──────── INPUT DATA ────────

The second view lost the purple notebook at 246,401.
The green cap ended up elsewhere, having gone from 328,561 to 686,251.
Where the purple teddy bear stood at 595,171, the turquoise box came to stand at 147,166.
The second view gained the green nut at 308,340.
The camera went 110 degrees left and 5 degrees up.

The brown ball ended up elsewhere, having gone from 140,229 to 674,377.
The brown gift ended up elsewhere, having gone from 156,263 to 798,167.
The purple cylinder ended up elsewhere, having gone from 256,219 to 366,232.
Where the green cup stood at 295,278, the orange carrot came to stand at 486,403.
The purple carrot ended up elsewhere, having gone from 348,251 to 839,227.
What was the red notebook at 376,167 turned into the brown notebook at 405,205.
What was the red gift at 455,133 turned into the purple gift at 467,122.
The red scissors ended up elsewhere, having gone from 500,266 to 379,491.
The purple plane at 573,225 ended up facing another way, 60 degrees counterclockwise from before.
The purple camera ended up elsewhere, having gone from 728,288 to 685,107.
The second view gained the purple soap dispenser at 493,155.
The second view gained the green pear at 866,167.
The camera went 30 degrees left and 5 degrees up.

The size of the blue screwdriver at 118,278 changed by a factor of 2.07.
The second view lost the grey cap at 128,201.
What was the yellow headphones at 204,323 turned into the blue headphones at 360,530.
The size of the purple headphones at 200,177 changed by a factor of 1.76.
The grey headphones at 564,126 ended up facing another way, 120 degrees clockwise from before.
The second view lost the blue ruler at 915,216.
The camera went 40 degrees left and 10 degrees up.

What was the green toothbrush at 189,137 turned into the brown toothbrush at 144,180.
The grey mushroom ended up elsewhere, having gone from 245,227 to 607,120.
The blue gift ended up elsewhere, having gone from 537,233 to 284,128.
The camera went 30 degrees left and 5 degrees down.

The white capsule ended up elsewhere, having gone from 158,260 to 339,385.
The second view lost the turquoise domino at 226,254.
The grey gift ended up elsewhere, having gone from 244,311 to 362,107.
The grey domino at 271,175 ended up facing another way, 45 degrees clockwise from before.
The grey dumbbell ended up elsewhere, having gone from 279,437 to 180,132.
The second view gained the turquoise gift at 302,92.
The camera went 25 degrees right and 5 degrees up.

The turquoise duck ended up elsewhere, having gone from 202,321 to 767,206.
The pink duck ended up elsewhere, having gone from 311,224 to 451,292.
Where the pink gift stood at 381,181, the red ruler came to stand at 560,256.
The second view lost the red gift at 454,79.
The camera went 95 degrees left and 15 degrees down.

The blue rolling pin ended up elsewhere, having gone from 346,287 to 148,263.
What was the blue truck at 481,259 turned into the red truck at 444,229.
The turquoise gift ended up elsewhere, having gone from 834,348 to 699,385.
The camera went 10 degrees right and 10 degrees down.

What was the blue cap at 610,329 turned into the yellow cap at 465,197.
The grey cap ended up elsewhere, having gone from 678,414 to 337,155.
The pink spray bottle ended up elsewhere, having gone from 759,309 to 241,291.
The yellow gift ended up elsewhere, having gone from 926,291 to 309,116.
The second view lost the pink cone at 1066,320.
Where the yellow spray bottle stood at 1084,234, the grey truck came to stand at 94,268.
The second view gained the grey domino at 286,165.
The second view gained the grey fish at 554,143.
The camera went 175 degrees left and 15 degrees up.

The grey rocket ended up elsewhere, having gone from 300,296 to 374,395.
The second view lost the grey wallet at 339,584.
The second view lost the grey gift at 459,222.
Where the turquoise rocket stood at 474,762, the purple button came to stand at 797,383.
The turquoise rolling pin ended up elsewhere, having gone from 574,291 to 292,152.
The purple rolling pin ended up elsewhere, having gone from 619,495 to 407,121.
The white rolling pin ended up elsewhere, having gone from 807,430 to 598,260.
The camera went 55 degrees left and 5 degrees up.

────────

▸ WHAT THE EXERCISE ASKS
Each record above should be set down again in its exact wording.

▸ RESULT OF THE TASK
The second view lost the purple notebook at 246,401.
The green cap ended up elsewhere, having gone from 328,561 to 686,251.
Where the purple teddy bear stood at 595,171, the turquoise box came to stand at 147,166.
The second view gained the green nut at 308,340.
The camera went 110 degrees left and 5 degrees up.

The brown ball ended up elsewhere, having gone from 140,229 to 674,377.
The brown gift ended up elsewhere, having gone from 156,263 to 798,167.
The purple cylinder ended up elsewhere, having gone from 256,219 to 366,232.
Where the green cup stood at 295,278, the orange carrot came to stand at 486,403.
The purple carrot ended up elsewhere, having gone from 348,251 to 839,227.
What was the red notebook at 376,167 turned into the brown notebook at 405,205.
What was the red gift at 455,133 turned into the purple gift at 467,122.
The red scissors ended up elsewhere, having gone from 500,266 to 379,491.
The purple plane at 573,225 ended up facing another way, 60 degrees counterclockwise from before.
The purple camera ended up elsewhere, having gone from 728,288 to 685,107.
The second view gained the purple soap dispenser at 493,155.
The second view gained the green pear at 866,167.
The camera went 30 degrees left and 5 degrees up.

The size of the blue screwdriver at 118,278 changed by a factor of 2.07.
The second view lost the grey cap at 128,201.
What was the yellow headphones at 204,323 turned into the blue headphones at 360,530.
The size of the purple headphones at 200,177 changed by a factor of 1.76.
The grey headphones at 564,126 ended up facing another way, 120 degrees clockwise from before.
The second view lost the blue ruler at 915,216.
The camera went 40 degrees left and 10 degrees up.

What was the green toothbrush at 189,137 turned into the brown toothbrush at 144,180.
The grey mushroom ended up elsewhere, having gone from 245,227 to 607,120.
The blue gift ended up elsewhere, having gone from 537,233 to 284,128.
The camera went 30 degrees left and 5 degrees down.

The white capsule ended up elsewhere, having gone from 158,260 to 339,385.
The second view lost the turquoise domino at 226,254.
The grey gift ended up elsewhere, having gone from 244,311 to 362,107.
The grey domino at 271,175 ended up facing another way, 45 degrees clockwise from before.
The grey dumbbell ended up elsewhere, having gone from 279,437 to 180,132.
The second view gained the turquoise gift at 302,92.
The camera went 25 degrees right and 5 degrees up.

The turquoise duck ended up elsewhere, having gone from 202,321 to 767,206.
The pink duck ended up elsewhere, having gone from 311,224 to 451,292.
Where the pink gift stood at 381,181, the red ruler came to stand at 560,256.
The second view lost the red gift at 454,79.
The camera went 95 degrees left and 15 degrees down.

The blue rolling pin ended up elsewhere, having gone from 346,287 to 148,263.
What was the blue truck at 481,259 turned into the red truck at 444,229.
The turquoise gift ended up elsewhere, having gone from 834,348 to 699,385.
The camera went 10 degrees right and 10 degrees down.

What was the blue cap at 610,329 turned into the yellow cap at 465,197.
The grey cap ended up elsewhere, having gone from 678,414 to 337,155.
The pink spray bottle ended up elsewhere, having gone from 759,309 to 241,291.
The yellow gift ended up elsewhere, having gone from 926,291 to 309,116.
The second view lost the pink cone at 1066,320.
Where the yellow spray bottle stood at 1084,234, the grey truck came to stand at 94,268.
The second view gained the grey domino at 286,165.
The second view gained the grey fish at 554,143.
The camera went 175 degrees left and 15 degrees up.

The grey rocket ended up elsewhere, having gone from 300,296 to 374,395.
The second view lost the grey wallet at 339,584.
The second view lost the grey gift at 459,222.
Where the turquoise rocket stood at 474,762, the purple button came to stand at 797,383.
The turquoise rolling pin ended up elsewhere, having gone from 574,291 to 292,152.
The purple rolling pin ended up elsewhere, having gone from 619,495 to 407,121.
The white rolling pin ended up elsewhere, having gone from 807,430 to 598,260.
The camera went 55 degrees left and 5 degrees up.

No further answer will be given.